Prompt:
Copy out the lines below exactly as they stand, omitting the pictures.

Material:
_ _ _
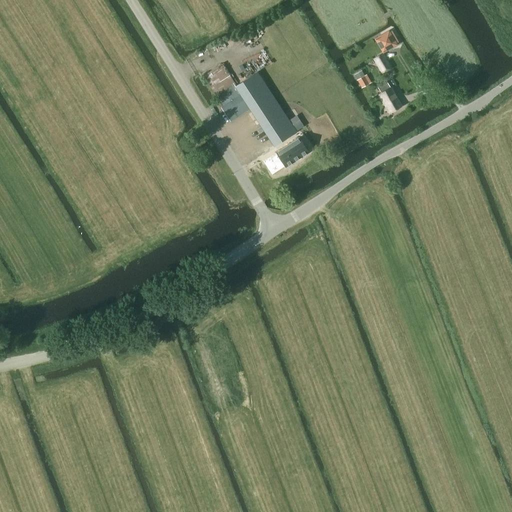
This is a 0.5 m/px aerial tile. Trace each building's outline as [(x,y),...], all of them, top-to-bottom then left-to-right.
[(398,43),(392,32),(388,33),(375,40),(383,53),(396,46),(395,45),(398,43)] [(373,59),(380,71),(389,66),(381,54),(373,59)] [(221,108),(231,120),(250,108),(236,86),(222,64),(204,76),(224,106),(221,108)] [(236,86),(250,108),(275,145),(296,131),(266,86),(270,83),(262,70),(236,86)] [(366,74),(357,80),(362,88),(371,82),(366,74)] [(379,87),(382,92),(379,94),(390,112),(390,113),(403,105),(402,105),(387,81),(379,87)] [(286,166),(308,152),(299,138),(277,152),(286,166)]
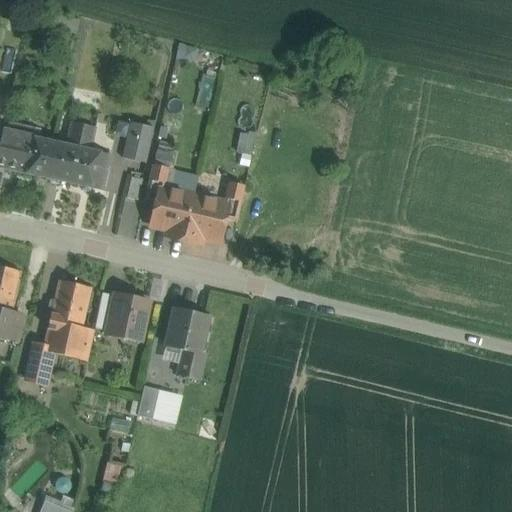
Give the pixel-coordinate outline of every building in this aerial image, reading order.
[(65,146),(56,144),(48,179),(70,184),(77,149),(90,152),(90,151),(95,129),(70,123),(65,146)] [(153,129),(130,124),(122,159),(145,164),(153,129)] [(13,134),(2,132),(0,139),(0,168),(5,170),(13,134)] [(34,139),(13,134),(5,170),(26,175),(34,139)] [(26,175),(48,179),(56,144),(34,139),(26,175)] [(90,152),(77,149),(70,184),(102,192),(110,156),(90,151),(90,152)] [(141,180),(131,178),(126,198),(137,201),(141,180)] [(244,188),(227,184),(223,203),(228,204),(224,220),(236,223),(244,188)] [(193,196),(159,188),(150,227),(175,233),(174,239),(183,241),(193,196)] [(223,203),(193,196),(183,241),(192,243),(194,237),(219,243),(224,220),(228,204),(223,203)] [(19,273),(0,268),(0,311),(10,314),(10,313),(19,273)] [(153,279),(150,298),(160,300),(163,280),(153,279)] [(90,289),(59,282),(54,302),(50,303),(49,308),(52,311),(51,315),(47,329),(48,330),(44,344),(89,354),(94,333),(94,332),(81,329),(90,289)] [(102,294),(94,329),(106,332),(113,297),(102,294)] [(149,303),(114,296),(113,297),(106,332),(105,335),(141,342),(149,303)] [(210,318),(173,309),(165,347),(182,351),(179,363),(202,369),(206,355),(202,354),(210,318)] [(10,314),(0,311),(0,341),(5,343),(9,340),(16,342),(22,316),(10,313),(10,314)] [(53,350),(33,345),(25,380),(45,385),(53,350)] [(202,369),(179,363),(176,376),(200,381),(202,369)] [(158,391),(143,387),(137,417),(151,420),(158,391)] [(158,391),(151,420),(175,425),(182,396),(158,391)] [(106,462),(102,480),(115,483),(119,465),(106,462)] [(40,500),(37,511),(68,511),(70,508),(40,500)]
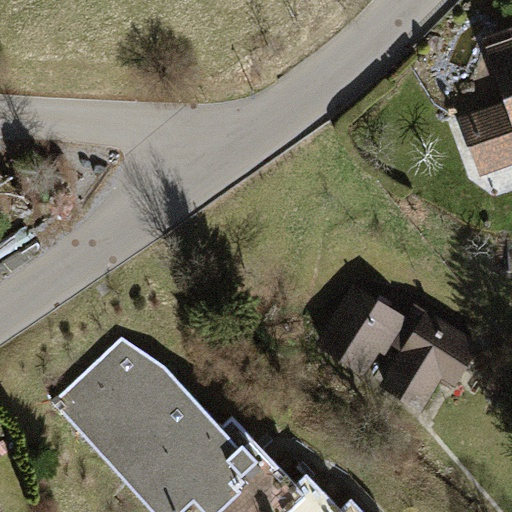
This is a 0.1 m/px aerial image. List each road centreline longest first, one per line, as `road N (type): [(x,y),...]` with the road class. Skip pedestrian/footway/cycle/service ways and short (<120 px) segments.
road 1 (residential): [(260,142),(0,328)]
road 2 (residential): [(0,124),(260,142)]
road 3 (residential): [(405,0),(260,142)]
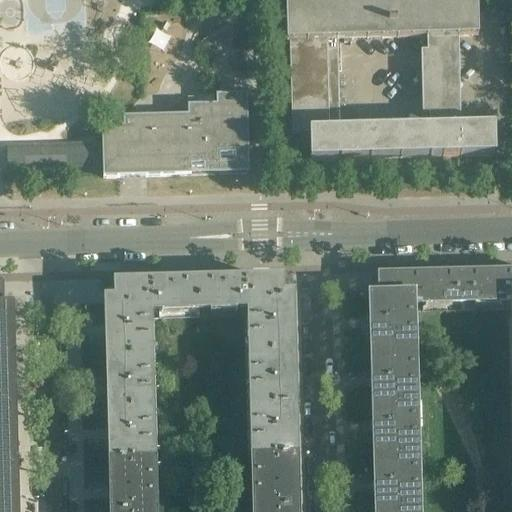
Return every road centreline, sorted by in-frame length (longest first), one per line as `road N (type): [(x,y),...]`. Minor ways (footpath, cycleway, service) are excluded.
road 1 (unclassified): [(50,243),(324,243)]
road 2 (residential): [(50,243),(55,511)]
road 3 (residential): [(327,511),(324,243)]
road 4 (unclassified): [(324,243),(511,232)]
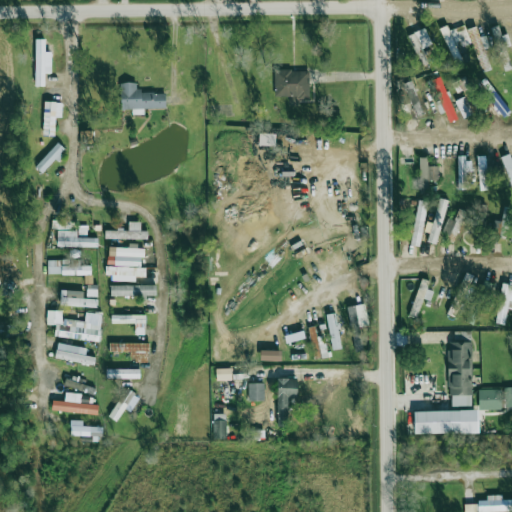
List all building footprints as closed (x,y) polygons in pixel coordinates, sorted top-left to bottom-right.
[(449,33),(447,26),(440,28),(454,65),(462,62),(451,33),(449,33)] [(462,47),(471,43),(464,27),(455,30),(462,47)] [(490,69),(484,49),(489,48),(486,35),(479,37),(476,27),(468,29),(481,72),(490,69)] [(407,35),(420,67),(435,61),(430,47),(432,46),(425,28),(407,35)] [(504,71),(511,69),(505,48),(498,50),(504,71)] [(308,70),(274,70),(275,98),(309,97),(308,70)] [(458,79),(464,93),(471,90),(465,77),(458,79)] [(457,119),(440,78),(432,81),(449,122),(457,119)] [(502,118),(509,112),(486,78),(479,83),(502,118)] [(403,83),(414,113),(422,110),(411,80),(403,83)] [(120,83),(121,109),(166,108),(165,91),(136,92),(136,82),(120,83)] [(472,114),(466,97),(456,100),(462,117),(472,114)] [(44,135),(54,135),(55,102),(46,102),(44,135)] [(36,168),(43,174),(54,159),(56,161),(65,149),(56,142),(36,168)] [(511,161),(509,154),(501,156),(511,189),(511,161)] [(458,190),(467,189),(466,156),(457,156),(458,190)] [(487,190),(486,156),(478,156),(478,190),(487,190)] [(427,181),(438,181),(438,166),(427,166),(427,157),(419,157),(419,194),(428,193),(427,181)] [(447,200),(438,198),(427,242),(437,244),(447,200)] [(428,202),(418,200),(410,245),(419,246),(428,202)] [(511,241),(511,206),(502,207),(503,220),(493,221),(494,237),(509,237),(509,242),(511,241)] [(448,218),(442,233),(455,239),(466,211),(458,208),(453,220),(448,218)] [(71,220),(52,220),(51,229),(71,229),(71,220)] [(105,239),(147,239),(147,231),(140,231),(140,222),(128,222),(128,230),(105,230),(105,239)] [(97,247),(98,238),(77,237),(77,230),(57,230),(57,246),(97,247)] [(142,266),(142,247),(108,246),(108,265),(142,266)] [(80,266),(80,260),(47,259),(47,274),(91,275),(91,266),(80,266)] [(472,275),(464,272),(448,314),(456,317),(472,275)] [(110,296),(156,296),(156,285),(138,285),(138,278),(125,278),(125,285),(110,285),(110,296)] [(423,299),(430,301),(433,291),(427,289),(429,281),(422,279),(410,313),(417,315),(423,299)] [(464,321),(473,324),(475,318),(476,318),(480,307),(489,310),(493,300),(487,298),(492,283),(481,279),(472,310),(468,308),(464,321)] [(495,322),(504,324),(511,285),(503,283),(495,322)] [(97,285),(87,284),(86,296),(97,297),(97,285)] [(97,299),(83,299),(83,291),(60,290),(60,305),(97,307),(97,299)] [(368,325),(365,304),(347,307),(350,328),(368,325)] [(54,337),(100,341),(102,323),(61,319),(62,311),(47,310),(46,325),(55,325),(54,337)] [(332,350),(341,348),(334,313),(326,314),(332,350)] [(111,315),(111,323),(135,324),(135,334),(145,334),(145,315),(111,315)] [(317,337),(315,326),(308,327),(314,359),(327,357),(323,335),(317,337)] [(134,361),(147,362),(148,343),(109,342),(109,352),(135,353),(134,361)] [(471,342),(449,342),(449,407),(471,407),(471,342)] [(86,348),(57,343),(54,359),(94,365),(95,357),(85,355),(86,348)] [(139,379),(139,369),(106,369),(106,379),(139,379)] [(231,379),(230,369),(216,369),(216,380),(231,379)] [(288,397),(297,398),(297,378),(278,378),(277,426),(288,427),(288,397)] [(63,386),(93,394),(95,387),(65,379),(63,386)] [(264,383),(248,383),(248,401),(264,401),(264,383)] [(108,416),(117,421),(134,393),(126,387),(108,416)] [(478,389),(479,410),(501,409),(501,389),(478,389)] [(64,401),(52,400),(51,410),(97,415),(98,405),(80,403),(81,394),(65,392),(64,401)] [(478,432),(478,410),(413,411),(414,434),(478,432)] [(213,438),(226,439),(226,418),(219,418),(219,415),(213,415),(213,438)] [(70,435),(101,436),(102,427),(82,427),(82,420),(70,420),(70,435)] [(478,511),(479,511),(511,510),(511,499),(501,500),(501,495),(487,495),(487,503),(464,503),(464,511),(478,511)]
_ _ _
Answer in full:
This is a 0.5 m/px aerial tile. Trace each building's outline as [(x,y),...], all of them, top-to-bottom then left-to-right.
[(398,43),(392,32),(388,33),(375,40),(383,53),(396,46),(395,45),(398,43)] [(373,59),(380,71),(389,66),(381,54),(373,59)] [(221,108),(231,120),(250,108),(236,86),(222,64),(204,76),(224,106),(221,108)] [(236,86),(250,108),(275,145),(296,131),(266,86),(270,83),(262,70),(236,86)] [(366,74),(357,80),(362,88),(371,82),(366,74)] [(379,87),(382,92),(379,94),(390,112),(390,113),(403,105),(402,105),(387,81),(379,87)] [(286,166),(308,152),(299,138),(277,152),(286,166)]
Give the pixel-coordinate outline of every building in this aerial image, reading order.
[(65,146),(56,144),(48,179),(70,184),(77,149),(90,152),(90,151),(95,129),(70,123),(65,146)] [(153,129),(130,124),(122,159),(145,164),(153,129)] [(13,134),(2,132),(0,139),(0,168),(5,170),(13,134)] [(34,139),(13,134),(5,170),(26,175),(34,139)] [(26,175),(48,179),(56,144),(34,139),(26,175)] [(90,152),(77,149),(70,184),(102,192),(110,156),(90,151),(90,152)] [(141,180),(131,178),(126,198),(137,201),(141,180)] [(244,188),(227,184),(223,203),(228,204),(224,220),(236,223),(244,188)] [(193,196),(159,188),(150,227),(175,233),(174,239),(183,241),(193,196)] [(223,203),(193,196),(183,241),(192,243),(194,237),(219,243),(224,220),(228,204),(223,203)] [(19,273),(0,268),(0,311),(10,314),(10,313),(19,273)] [(153,279),(150,298),(160,300),(163,280),(153,279)] [(90,289),(59,282),(54,302),(50,303),(49,308),(52,311),(51,315),(47,329),(48,330),(44,344),(89,354),(94,333),(94,332),(81,329),(90,289)] [(102,294),(94,329),(106,332),(113,297),(102,294)] [(149,303),(114,296),(113,297),(106,332),(105,335),(141,342),(149,303)] [(210,318),(173,309),(165,347),(182,351),(179,363),(202,369),(206,355),(202,354),(210,318)] [(10,314),(0,311),(0,341),(5,343),(9,340),(16,342),(22,316),(10,313),(10,314)] [(53,350),(33,345),(25,380),(45,385),(53,350)] [(202,369),(179,363),(176,376),(200,381),(202,369)] [(158,391),(143,387),(137,417),(151,420),(158,391)] [(158,391),(151,420),(175,425),(182,396),(158,391)] [(106,462),(102,480),(115,483),(119,465),(106,462)] [(40,500),(37,511),(68,511),(70,508),(40,500)]
This is a 0.1 m/px aerial image. List each road centreline longest first, one per line, as `road N (type): [(x,y),...]` with the road class. Skip pedestrian/footway/cycle/service ways and short (<120 px) segments.
road 1 (residential): [(260,142),(0,328)]
road 2 (residential): [(0,124),(260,142)]
road 3 (residential): [(405,0),(260,142)]
Return every road centreline, sorted by in-frame length (longest first), one per line as `road N (type): [(x,y),...]`. Minor ways (footpath, cycleway, service) are excluded.
road 1 (unclassified): [(50,243),(324,243)]
road 2 (residential): [(50,243),(55,511)]
road 3 (residential): [(327,511),(324,243)]
road 4 (unclassified): [(324,243),(511,232)]
List all building footprints as closed (x,y) polygons in pixel coordinates, sorted top-left to bottom-right.
[(449,33),(447,26),(440,28),(454,65),(462,62),(451,33),(449,33)] [(462,47),(471,43),(464,27),(455,30),(462,47)] [(490,69),(484,49),(489,48),(486,35),(479,37),(476,27),(468,29),(481,72),(490,69)] [(407,35),(420,67),(435,61),(430,47),(432,46),(425,28),(407,35)] [(504,71),(511,69),(505,48),(498,50),(504,71)] [(308,70),(274,70),(275,98),(309,97),(308,70)] [(458,79),(464,93),(471,90),(465,77),(458,79)] [(457,119),(440,78),(432,81),(449,122),(457,119)] [(502,118),(509,112),(486,78),(479,83),(502,118)] [(403,83),(414,113),(422,110),(411,80),(403,83)] [(120,83),(121,109),(166,108),(165,91),(136,92),(136,82),(120,83)] [(472,114),(466,97),(456,100),(462,117),(472,114)] [(44,135),(54,135),(55,102),(46,102),(44,135)] [(36,168),(43,174),(54,159),(56,161),(65,149),(56,142),(36,168)] [(511,161),(509,154),(501,156),(511,189),(511,161)] [(458,190),(467,189),(466,156),(457,156),(458,190)] [(487,190),(486,156),(478,156),(478,190),(487,190)] [(427,181),(438,181),(438,166),(427,166),(427,157),(419,157),(419,194),(428,193),(427,181)] [(447,200),(438,198),(427,242),(437,244),(447,200)] [(428,202),(418,200),(410,245),(419,246),(428,202)] [(511,241),(511,206),(502,207),(503,220),(493,221),(494,237),(509,237),(509,242),(511,241)] [(448,218),(442,233),(455,239),(466,211),(458,208),(453,220),(448,218)] [(71,220),(52,220),(51,229),(71,229),(71,220)] [(105,239),(147,239),(147,231),(140,231),(140,222),(128,222),(128,230),(105,230),(105,239)] [(97,247),(98,238),(77,237),(77,230),(57,230),(57,246),(97,247)] [(142,266),(142,247),(108,246),(108,265),(142,266)] [(80,266),(80,260),(47,259),(47,274),(91,275),(91,266),(80,266)] [(472,275),(464,272),(448,314),(456,317),(472,275)] [(110,296),(156,296),(156,285),(138,285),(138,278),(125,278),(125,285),(110,285),(110,296)] [(423,299),(430,301),(433,291),(427,289),(429,281),(422,279),(410,313),(417,315),(423,299)] [(464,321),(473,324),(475,318),(476,318),(480,307),(489,310),(493,300),(487,298),(492,283),(481,279),(472,310),(468,308),(464,321)] [(495,322),(504,324),(511,285),(503,283),(495,322)] [(97,285),(87,284),(86,296),(97,297),(97,285)] [(97,299),(83,299),(83,291),(60,290),(60,305),(97,307),(97,299)] [(368,325),(365,304),(347,307),(350,328),(368,325)] [(54,337),(100,341),(102,323),(61,319),(62,311),(47,310),(46,325),(55,325),(54,337)] [(332,350),(341,348),(334,313),(326,314),(332,350)] [(111,315),(111,323),(135,324),(135,334),(145,334),(145,315),(111,315)] [(317,337),(315,326),(308,327),(314,359),(327,357),(323,335),(317,337)] [(134,361),(147,362),(148,343),(109,342),(109,352),(135,353),(134,361)] [(471,342),(449,342),(449,407),(471,407),(471,342)] [(86,348),(57,343),(54,359),(94,365),(95,357),(85,355),(86,348)] [(139,379),(139,369),(106,369),(106,379),(139,379)] [(231,379),(230,369),(216,369),(216,380),(231,379)] [(288,397),(297,398),(297,378),(278,378),(277,426),(288,427),(288,397)] [(63,386),(93,394),(95,387),(65,379),(63,386)] [(264,383),(248,383),(248,401),(264,401),(264,383)] [(108,416),(117,421),(134,393),(126,387),(108,416)] [(478,389),(479,410),(501,409),(501,389),(478,389)] [(64,401),(52,400),(51,410),(97,415),(98,405),(80,403),(81,394),(65,392),(64,401)] [(478,432),(478,410),(413,411),(414,434),(478,432)] [(213,438),(226,439),(226,418),(219,418),(219,415),(213,415),(213,438)] [(70,435),(101,436),(102,427),(82,427),(82,420),(70,420),(70,435)] [(478,511),(479,511),(511,510),(511,499),(501,500),(501,495),(487,495),(487,503),(464,503),(464,511),(478,511)]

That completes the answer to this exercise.